--- start Materials provided ---

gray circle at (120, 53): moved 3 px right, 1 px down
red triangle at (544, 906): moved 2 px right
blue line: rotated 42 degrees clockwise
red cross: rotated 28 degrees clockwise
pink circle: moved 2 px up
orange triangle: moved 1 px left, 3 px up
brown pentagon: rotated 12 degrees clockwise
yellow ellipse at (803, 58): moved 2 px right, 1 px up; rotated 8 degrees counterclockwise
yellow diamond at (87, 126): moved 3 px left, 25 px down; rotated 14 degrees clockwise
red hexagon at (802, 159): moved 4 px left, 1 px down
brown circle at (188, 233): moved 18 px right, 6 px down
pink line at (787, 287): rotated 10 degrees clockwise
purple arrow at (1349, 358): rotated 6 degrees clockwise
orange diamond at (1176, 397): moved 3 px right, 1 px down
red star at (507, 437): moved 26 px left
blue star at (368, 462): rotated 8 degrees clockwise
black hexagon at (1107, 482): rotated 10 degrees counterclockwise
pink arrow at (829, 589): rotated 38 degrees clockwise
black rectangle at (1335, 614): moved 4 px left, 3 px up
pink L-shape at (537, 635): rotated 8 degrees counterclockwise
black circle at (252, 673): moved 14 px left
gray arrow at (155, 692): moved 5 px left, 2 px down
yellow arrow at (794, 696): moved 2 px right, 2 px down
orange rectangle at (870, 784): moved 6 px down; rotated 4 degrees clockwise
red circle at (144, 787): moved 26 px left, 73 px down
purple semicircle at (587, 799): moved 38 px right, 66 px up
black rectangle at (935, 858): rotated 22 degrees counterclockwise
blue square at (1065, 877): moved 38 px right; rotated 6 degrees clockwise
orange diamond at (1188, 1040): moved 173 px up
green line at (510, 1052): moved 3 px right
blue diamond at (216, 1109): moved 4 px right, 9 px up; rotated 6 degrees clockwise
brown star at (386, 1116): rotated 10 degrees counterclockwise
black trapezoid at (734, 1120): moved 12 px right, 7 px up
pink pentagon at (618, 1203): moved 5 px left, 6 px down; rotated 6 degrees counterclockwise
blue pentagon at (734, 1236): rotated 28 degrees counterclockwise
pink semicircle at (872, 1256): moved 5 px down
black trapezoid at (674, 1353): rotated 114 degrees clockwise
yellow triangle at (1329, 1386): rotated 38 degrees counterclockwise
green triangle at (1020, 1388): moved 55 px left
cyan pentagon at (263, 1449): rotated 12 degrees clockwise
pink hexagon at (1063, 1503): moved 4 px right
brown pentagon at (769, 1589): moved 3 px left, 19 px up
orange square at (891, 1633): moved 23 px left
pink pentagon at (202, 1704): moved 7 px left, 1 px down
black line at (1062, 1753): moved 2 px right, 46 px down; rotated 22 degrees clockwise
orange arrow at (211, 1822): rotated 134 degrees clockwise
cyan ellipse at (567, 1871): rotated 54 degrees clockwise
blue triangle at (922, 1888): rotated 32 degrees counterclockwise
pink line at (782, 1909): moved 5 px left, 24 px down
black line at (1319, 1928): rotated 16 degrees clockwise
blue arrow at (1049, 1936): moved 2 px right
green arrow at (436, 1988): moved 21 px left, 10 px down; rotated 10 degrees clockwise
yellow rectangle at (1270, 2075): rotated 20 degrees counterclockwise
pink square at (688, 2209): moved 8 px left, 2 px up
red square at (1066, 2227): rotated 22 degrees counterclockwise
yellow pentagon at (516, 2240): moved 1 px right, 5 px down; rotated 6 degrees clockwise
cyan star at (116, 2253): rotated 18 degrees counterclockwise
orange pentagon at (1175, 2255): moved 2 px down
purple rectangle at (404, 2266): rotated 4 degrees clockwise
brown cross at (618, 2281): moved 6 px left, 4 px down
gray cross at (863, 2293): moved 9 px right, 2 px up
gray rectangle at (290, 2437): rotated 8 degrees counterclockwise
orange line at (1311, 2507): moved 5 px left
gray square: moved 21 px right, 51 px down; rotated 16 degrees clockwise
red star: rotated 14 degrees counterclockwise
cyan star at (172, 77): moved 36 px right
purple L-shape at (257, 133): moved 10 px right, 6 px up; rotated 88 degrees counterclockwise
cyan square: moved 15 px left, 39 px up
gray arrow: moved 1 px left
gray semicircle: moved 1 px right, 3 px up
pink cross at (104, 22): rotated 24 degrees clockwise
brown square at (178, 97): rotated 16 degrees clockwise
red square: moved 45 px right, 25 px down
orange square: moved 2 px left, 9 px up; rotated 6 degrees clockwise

--- end Materials provided ---

Stated exercise: Could you copy out, word for word, every row from the first one up to and including the row containing "pink line at (787, 287): rotated"?

Correct answer:
gray circle at (120, 53): moved 3 px right, 1 px down
red triangle at (544, 906): moved 2 px right
blue line: rotated 42 degrees clockwise
red cross: rotated 28 degrees clockwise
pink circle: moved 2 px up
orange triangle: moved 1 px left, 3 px up
brown pentagon: rotated 12 degrees clockwise
yellow ellipse at (803, 58): moved 2 px right, 1 px up; rotated 8 degrees counterclockwise
yellow diamond at (87, 126): moved 3 px left, 25 px down; rotated 14 degrees clockwise
red hexagon at (802, 159): moved 4 px left, 1 px down
brown circle at (188, 233): moved 18 px right, 6 px down
pink line at (787, 287): rotated 10 degrees clockwise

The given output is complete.